Start of EXCERPTED RECORDS

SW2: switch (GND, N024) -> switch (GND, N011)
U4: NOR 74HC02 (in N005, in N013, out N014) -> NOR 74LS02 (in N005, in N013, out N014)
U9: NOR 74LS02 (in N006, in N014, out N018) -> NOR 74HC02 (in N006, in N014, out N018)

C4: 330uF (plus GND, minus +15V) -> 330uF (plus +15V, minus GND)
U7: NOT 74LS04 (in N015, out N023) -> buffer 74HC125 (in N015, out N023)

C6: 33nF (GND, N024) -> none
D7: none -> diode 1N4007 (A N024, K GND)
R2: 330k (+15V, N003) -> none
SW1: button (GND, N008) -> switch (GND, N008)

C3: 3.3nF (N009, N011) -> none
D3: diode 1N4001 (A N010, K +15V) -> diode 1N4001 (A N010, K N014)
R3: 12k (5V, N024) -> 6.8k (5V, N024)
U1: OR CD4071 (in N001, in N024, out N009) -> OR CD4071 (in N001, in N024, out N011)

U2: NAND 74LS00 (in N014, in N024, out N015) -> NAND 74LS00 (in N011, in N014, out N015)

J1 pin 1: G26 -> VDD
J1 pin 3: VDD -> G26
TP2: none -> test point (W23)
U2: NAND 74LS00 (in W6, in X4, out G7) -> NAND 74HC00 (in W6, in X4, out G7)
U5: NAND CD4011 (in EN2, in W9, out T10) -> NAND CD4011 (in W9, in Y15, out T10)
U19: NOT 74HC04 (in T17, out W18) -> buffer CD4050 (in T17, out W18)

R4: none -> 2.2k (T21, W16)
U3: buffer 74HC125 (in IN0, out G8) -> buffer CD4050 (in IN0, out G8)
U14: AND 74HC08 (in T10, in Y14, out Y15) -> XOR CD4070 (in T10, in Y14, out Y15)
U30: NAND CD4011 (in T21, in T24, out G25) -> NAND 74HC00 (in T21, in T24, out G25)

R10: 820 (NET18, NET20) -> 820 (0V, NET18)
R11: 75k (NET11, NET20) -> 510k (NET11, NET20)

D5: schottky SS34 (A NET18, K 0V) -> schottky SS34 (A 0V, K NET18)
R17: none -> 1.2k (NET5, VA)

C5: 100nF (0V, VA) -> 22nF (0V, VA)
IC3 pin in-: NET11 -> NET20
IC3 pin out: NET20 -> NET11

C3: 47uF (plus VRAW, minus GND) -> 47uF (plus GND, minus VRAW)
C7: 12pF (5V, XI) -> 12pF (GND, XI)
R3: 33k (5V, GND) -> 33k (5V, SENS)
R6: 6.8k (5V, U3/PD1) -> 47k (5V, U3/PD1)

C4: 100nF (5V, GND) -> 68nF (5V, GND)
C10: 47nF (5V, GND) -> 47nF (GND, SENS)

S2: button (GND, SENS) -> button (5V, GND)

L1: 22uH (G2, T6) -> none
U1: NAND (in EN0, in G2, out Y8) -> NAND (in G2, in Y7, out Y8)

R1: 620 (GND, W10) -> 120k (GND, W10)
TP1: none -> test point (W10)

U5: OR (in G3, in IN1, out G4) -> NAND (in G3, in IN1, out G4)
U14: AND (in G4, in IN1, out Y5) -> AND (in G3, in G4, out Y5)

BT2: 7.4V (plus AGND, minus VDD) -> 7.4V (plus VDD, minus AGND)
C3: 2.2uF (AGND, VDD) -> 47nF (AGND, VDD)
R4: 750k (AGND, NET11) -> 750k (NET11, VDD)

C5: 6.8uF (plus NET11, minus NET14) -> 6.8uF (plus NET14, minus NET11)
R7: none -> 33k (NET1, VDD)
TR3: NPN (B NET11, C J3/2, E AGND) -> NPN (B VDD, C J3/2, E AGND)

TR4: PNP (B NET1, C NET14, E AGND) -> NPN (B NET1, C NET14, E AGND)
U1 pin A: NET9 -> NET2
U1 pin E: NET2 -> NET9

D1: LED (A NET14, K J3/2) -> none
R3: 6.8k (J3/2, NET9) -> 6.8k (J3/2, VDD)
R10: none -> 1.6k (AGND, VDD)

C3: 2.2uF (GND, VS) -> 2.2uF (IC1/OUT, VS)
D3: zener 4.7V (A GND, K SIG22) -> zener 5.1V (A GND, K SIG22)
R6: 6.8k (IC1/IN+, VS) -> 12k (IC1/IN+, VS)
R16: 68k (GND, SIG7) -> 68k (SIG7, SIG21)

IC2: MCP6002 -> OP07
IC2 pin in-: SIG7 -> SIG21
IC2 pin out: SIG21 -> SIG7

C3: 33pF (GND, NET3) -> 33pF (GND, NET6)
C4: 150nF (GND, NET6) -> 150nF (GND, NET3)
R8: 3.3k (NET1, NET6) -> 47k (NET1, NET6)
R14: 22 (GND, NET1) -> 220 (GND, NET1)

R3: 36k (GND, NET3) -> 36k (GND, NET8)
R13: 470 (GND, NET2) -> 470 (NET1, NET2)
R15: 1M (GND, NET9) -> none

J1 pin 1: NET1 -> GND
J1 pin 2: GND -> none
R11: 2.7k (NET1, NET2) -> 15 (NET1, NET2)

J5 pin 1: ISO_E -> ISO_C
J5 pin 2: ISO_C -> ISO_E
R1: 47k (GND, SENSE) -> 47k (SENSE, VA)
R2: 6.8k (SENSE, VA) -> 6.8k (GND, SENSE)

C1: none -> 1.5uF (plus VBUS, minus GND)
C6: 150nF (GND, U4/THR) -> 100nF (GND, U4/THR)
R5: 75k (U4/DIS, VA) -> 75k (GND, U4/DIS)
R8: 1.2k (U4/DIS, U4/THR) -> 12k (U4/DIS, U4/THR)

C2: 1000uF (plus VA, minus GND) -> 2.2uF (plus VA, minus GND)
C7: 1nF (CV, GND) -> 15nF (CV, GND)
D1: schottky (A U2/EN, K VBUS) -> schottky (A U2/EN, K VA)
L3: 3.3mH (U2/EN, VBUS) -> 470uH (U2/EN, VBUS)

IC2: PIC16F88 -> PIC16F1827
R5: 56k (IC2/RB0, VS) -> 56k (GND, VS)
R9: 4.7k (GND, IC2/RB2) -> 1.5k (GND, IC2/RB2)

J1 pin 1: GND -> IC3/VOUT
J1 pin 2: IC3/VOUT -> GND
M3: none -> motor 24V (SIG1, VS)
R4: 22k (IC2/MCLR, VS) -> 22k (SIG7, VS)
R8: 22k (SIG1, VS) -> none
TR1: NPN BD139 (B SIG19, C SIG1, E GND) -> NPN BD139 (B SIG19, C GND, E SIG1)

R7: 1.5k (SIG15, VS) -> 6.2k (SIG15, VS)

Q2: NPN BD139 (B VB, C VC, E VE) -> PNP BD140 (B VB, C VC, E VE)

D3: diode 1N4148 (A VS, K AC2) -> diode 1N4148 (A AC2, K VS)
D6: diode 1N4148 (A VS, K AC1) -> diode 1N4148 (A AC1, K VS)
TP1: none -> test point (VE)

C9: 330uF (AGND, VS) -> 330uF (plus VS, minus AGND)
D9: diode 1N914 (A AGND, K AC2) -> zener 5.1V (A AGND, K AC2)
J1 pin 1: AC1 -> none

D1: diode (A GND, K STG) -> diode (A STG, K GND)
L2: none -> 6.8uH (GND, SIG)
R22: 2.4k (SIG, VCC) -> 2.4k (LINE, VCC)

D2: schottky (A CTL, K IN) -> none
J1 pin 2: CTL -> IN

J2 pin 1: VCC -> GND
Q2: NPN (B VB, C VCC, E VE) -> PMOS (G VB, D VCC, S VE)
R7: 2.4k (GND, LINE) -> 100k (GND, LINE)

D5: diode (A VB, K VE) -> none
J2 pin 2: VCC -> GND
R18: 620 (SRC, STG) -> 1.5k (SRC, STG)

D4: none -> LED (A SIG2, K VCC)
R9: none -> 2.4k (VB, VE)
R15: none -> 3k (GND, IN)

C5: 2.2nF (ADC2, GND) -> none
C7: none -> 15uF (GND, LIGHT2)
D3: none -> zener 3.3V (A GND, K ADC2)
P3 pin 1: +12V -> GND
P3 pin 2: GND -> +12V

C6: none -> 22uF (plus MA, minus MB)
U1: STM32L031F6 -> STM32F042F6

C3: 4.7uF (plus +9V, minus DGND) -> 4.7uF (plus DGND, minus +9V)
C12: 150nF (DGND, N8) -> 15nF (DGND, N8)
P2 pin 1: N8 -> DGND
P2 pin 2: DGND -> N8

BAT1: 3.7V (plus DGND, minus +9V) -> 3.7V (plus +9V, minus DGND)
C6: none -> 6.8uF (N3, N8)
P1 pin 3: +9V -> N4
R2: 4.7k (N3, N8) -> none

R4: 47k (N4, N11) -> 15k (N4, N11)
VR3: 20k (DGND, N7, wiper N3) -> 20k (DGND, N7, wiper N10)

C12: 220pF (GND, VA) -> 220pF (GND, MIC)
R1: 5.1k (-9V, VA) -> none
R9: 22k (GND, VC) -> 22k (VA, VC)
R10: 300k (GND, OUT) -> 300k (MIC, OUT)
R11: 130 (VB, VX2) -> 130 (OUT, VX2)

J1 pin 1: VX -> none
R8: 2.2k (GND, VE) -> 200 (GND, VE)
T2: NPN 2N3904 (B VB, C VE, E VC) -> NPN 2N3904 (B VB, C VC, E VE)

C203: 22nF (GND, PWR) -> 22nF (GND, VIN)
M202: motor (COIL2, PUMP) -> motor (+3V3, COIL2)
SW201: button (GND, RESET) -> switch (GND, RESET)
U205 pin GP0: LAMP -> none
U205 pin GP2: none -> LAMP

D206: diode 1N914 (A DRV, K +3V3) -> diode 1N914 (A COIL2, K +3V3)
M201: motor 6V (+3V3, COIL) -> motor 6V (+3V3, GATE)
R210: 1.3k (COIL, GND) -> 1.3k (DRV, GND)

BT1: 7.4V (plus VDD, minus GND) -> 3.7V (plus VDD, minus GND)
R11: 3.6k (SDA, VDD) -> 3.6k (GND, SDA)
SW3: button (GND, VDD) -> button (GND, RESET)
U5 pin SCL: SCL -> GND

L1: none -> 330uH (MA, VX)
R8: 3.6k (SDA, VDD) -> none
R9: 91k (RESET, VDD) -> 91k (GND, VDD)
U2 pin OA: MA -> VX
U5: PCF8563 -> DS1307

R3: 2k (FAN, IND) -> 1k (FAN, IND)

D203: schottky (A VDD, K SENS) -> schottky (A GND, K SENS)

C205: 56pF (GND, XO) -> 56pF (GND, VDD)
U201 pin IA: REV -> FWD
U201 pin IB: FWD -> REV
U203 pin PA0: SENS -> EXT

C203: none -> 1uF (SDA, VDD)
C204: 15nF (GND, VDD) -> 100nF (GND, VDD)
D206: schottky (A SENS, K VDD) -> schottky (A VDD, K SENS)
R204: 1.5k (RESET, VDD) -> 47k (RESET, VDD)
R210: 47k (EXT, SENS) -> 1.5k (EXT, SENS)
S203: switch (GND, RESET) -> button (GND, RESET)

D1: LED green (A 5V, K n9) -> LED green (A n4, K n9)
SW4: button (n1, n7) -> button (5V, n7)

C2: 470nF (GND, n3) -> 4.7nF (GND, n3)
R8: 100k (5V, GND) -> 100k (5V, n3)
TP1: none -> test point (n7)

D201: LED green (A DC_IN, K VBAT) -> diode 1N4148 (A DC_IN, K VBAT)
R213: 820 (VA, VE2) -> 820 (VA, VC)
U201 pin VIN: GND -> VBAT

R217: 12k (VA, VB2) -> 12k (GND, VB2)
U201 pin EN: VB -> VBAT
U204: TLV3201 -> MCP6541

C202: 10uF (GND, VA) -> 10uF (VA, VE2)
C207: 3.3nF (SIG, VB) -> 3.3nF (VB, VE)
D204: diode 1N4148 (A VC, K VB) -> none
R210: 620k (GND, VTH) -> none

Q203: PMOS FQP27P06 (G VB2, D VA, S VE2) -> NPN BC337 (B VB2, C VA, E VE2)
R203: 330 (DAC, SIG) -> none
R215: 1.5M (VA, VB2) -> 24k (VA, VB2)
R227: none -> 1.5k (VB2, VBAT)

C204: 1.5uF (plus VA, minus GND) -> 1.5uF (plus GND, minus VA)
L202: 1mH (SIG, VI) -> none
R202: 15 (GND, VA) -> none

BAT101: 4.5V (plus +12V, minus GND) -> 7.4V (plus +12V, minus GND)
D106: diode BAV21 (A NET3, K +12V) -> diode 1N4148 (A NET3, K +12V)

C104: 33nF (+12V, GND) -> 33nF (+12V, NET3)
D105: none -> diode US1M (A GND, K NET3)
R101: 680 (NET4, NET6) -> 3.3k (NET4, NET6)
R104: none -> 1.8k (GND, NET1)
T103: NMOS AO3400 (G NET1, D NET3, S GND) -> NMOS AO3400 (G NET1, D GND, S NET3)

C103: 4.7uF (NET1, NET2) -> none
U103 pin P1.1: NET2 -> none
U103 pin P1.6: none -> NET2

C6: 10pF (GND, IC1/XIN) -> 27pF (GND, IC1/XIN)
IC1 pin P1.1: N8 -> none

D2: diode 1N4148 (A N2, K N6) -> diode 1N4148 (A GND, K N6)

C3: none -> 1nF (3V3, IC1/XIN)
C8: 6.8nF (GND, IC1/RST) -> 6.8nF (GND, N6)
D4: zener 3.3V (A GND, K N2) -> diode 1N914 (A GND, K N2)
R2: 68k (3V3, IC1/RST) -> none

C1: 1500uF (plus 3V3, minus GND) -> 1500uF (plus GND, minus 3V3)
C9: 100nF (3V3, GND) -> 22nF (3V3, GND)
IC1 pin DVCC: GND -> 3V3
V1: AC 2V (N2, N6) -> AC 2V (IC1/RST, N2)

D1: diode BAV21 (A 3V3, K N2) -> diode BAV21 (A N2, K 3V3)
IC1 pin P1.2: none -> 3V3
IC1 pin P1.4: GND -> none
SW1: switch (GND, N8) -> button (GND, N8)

End of EXCERPTED RECORDS

_HOW TO COMPLETE THIS TASK_: Only the lines containing "switch" are needed; pull them out of the listing.

_ANSWER BELOW_:
SW2: switch (GND, N024) -> switch (GND, N011)
SW1: button (GND, N008) -> switch (GND, N008)
SW201: button (GND, RESET) -> switch (GND, RESET)
S203: switch (GND, RESET) -> button (GND, RESET)
SW1: switch (GND, N8) -> button (GND, N8)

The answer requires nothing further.